# Task to complete
A verbatim copy of all the data is required, minus any images.

# Stored data
· · ·

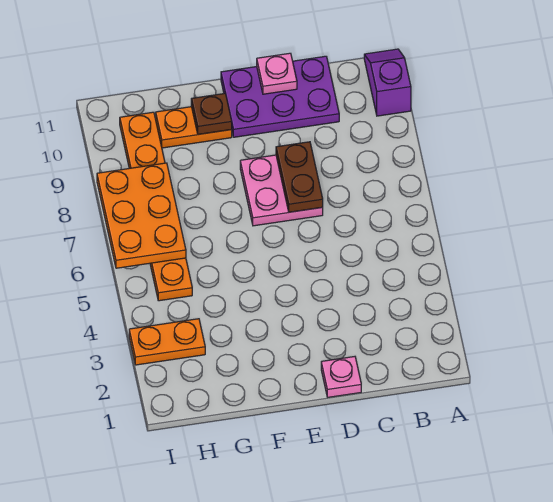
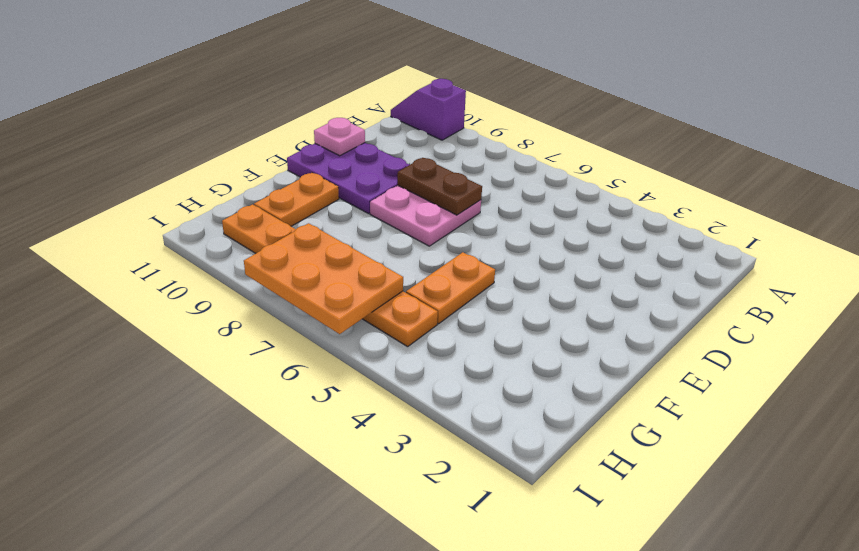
purple plate C10:E11 level 1 -> purple plate D9:E11 level 1
pink plate D1 level 1 -> none
brown plate F10 level 2 -> none
orange plate H3:I3 level 1 -> orange plate F5:G5 level 1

· · ·

# Answer space
purple plate C10:E11 level 1 -> purple plate D9:E11 level 1
pink plate D1 level 1 -> none
brown plate F10 level 2 -> none
orange plate H3:I3 level 1 -> orange plate F5:G5 level 1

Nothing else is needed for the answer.